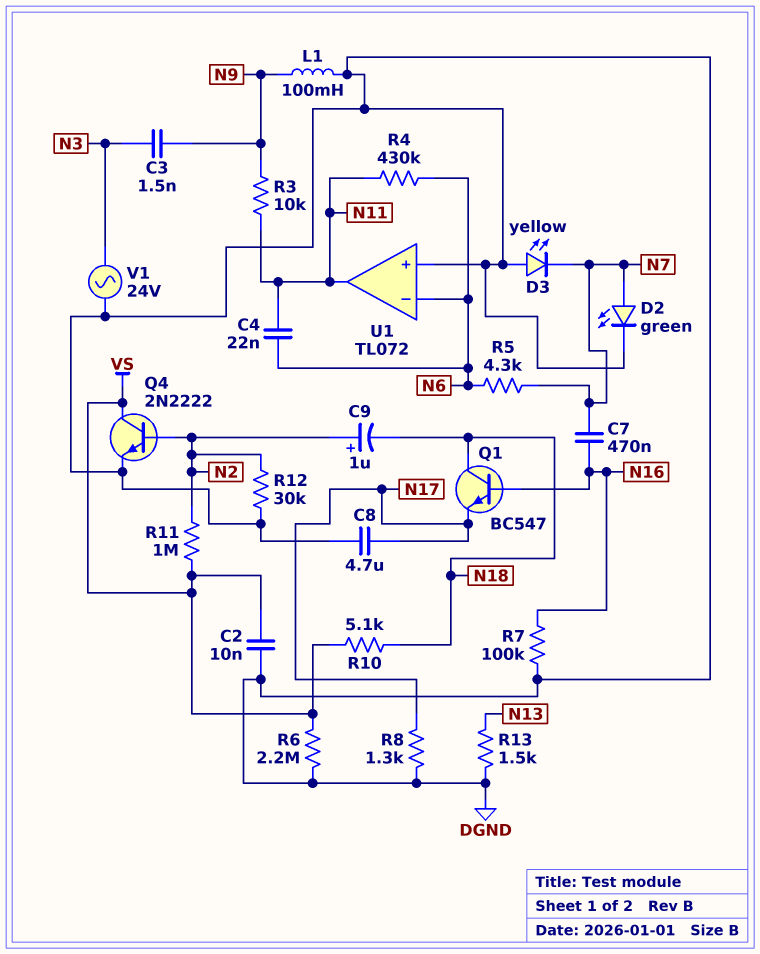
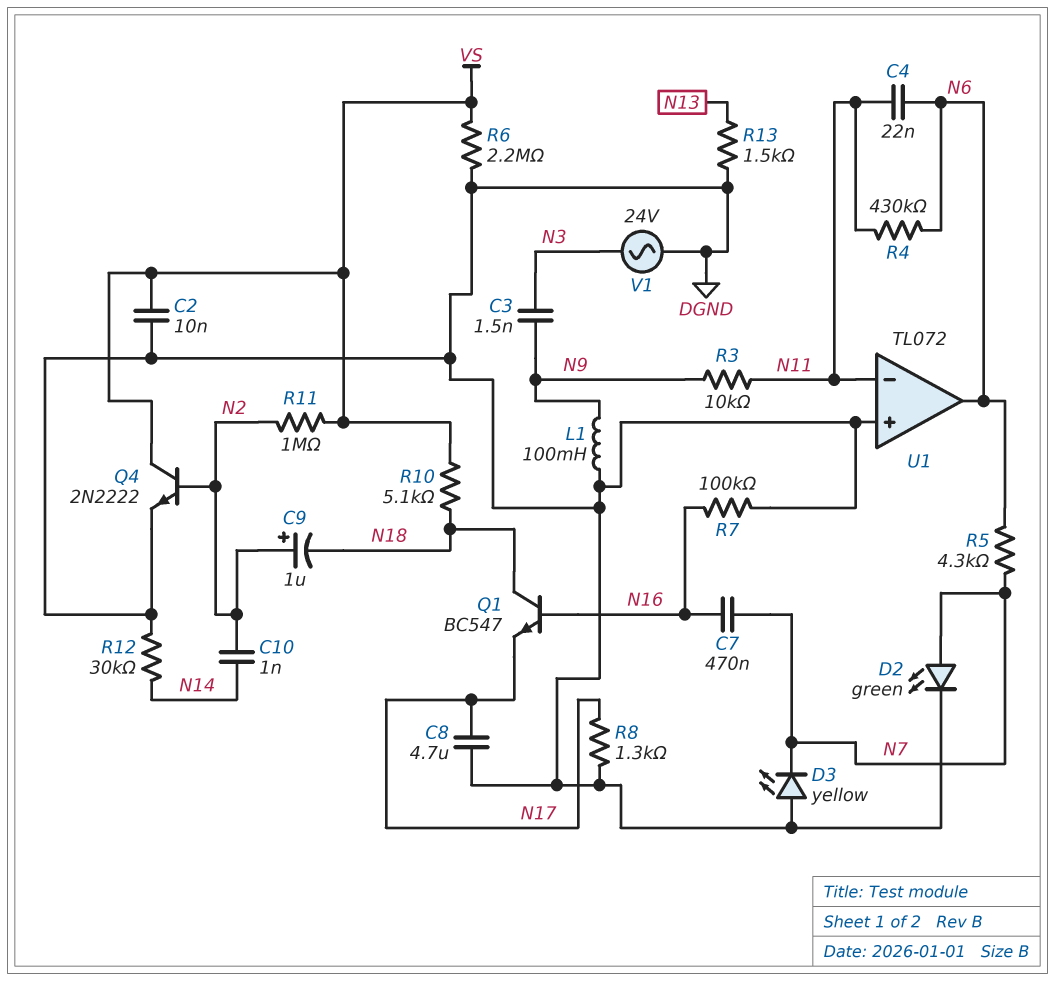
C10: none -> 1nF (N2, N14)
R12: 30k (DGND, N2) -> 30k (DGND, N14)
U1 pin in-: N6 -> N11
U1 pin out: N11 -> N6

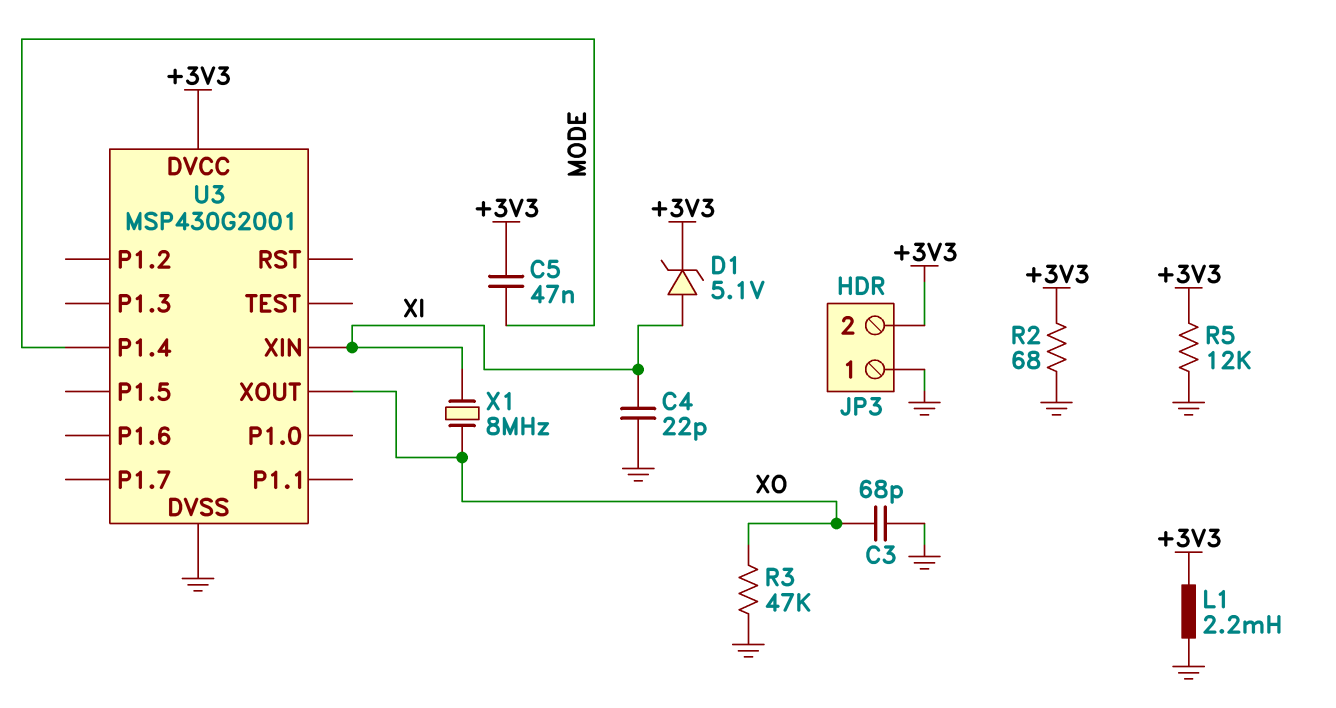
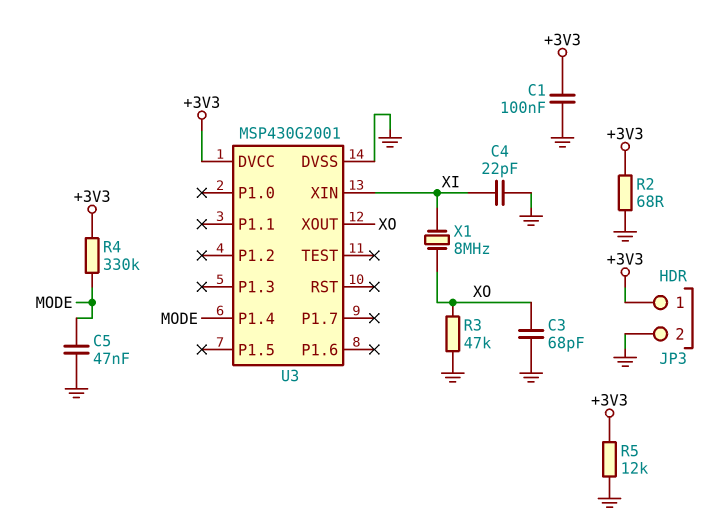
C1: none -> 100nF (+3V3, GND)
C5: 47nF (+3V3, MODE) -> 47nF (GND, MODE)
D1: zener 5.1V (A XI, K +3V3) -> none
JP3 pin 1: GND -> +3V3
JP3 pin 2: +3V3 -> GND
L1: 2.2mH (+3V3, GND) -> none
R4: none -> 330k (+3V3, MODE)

▶ EXERCISE DESCRIPTION
Report only the number of lines, among the records above, that contain the word "none".

▶ TASK RESULT
5